Take the data below and copy exactly the lines starting at the one with "green toothbrush: 7 -> 4" and finishing at the one with "purple duck: 1 -> 0", both included.

* **DATA SECTION**
Start of Block
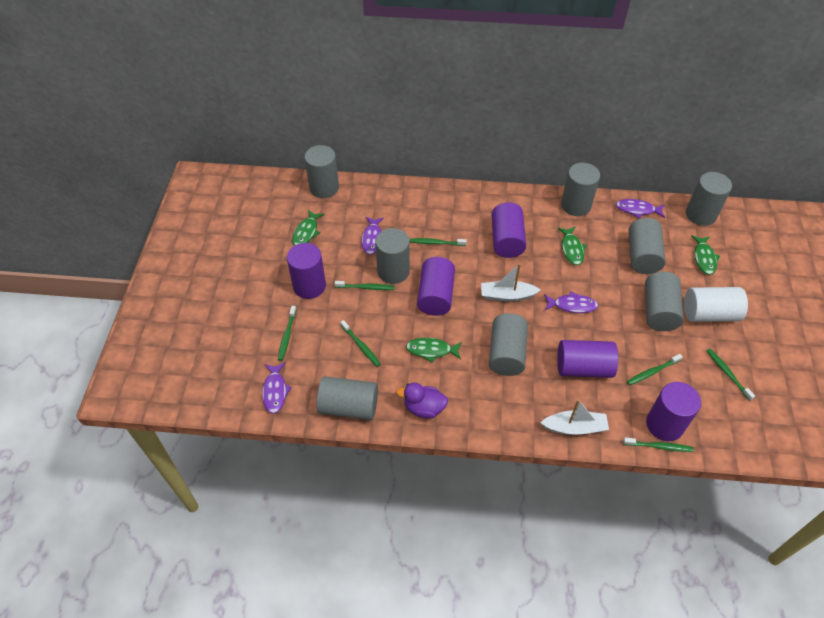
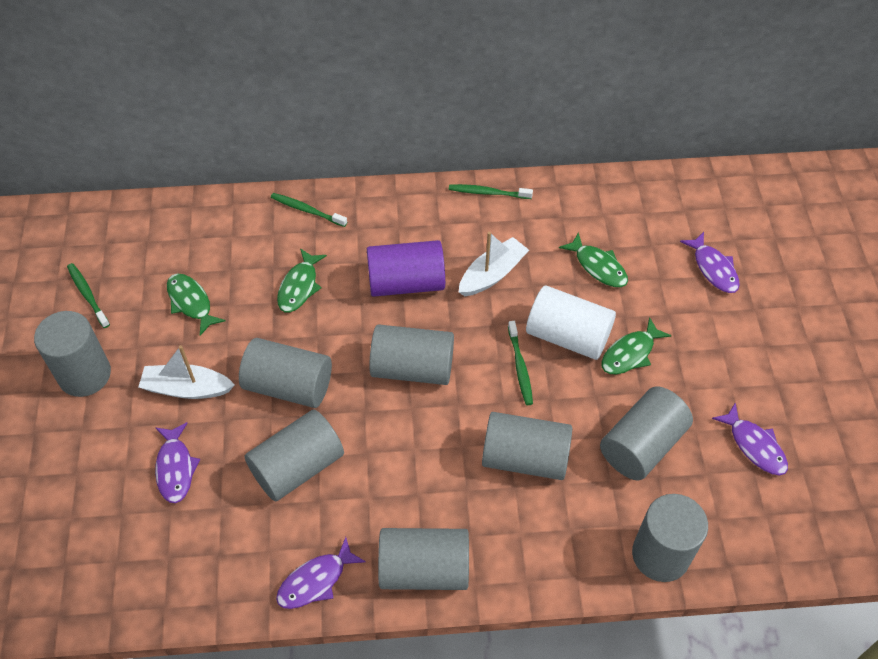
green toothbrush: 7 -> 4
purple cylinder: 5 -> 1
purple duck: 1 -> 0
End of Block
Start of Block
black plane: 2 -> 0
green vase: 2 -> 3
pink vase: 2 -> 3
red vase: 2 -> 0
End of Block
Start of Block
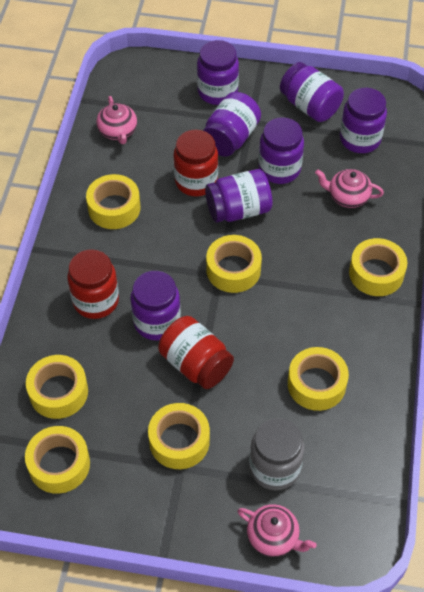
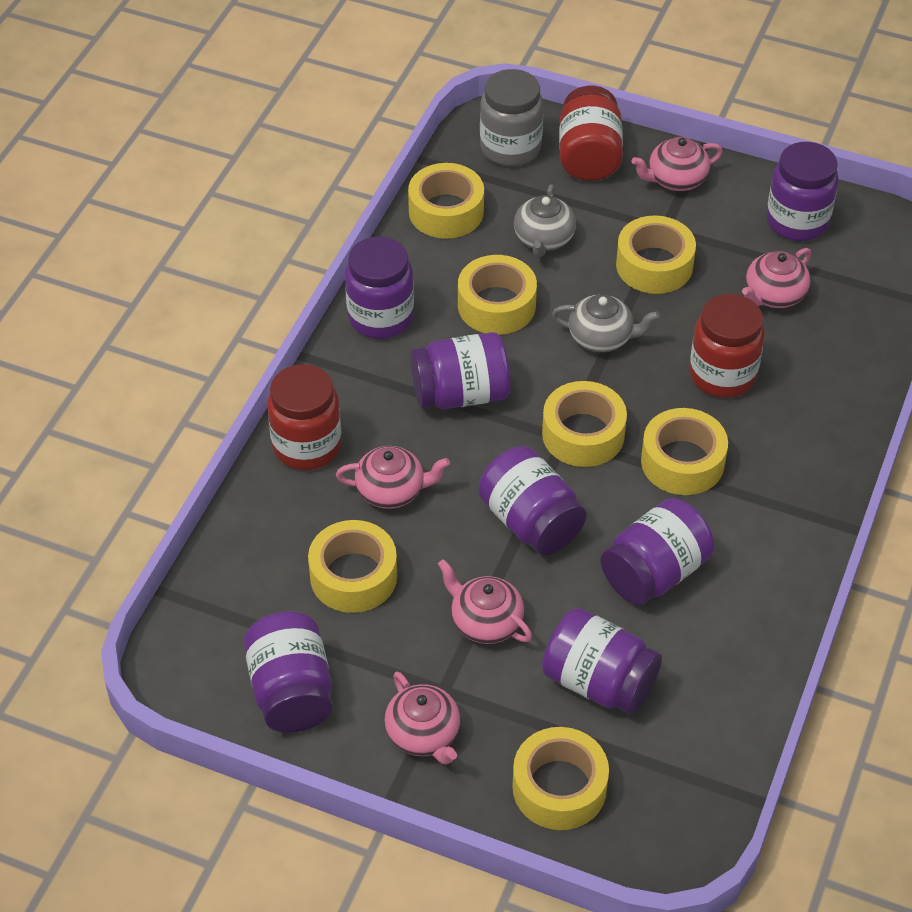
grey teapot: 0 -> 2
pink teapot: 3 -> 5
End of Block
* **WRITTEN RESPONSE**
green toothbrush: 7 -> 4
purple cylinder: 5 -> 1
purple duck: 1 -> 0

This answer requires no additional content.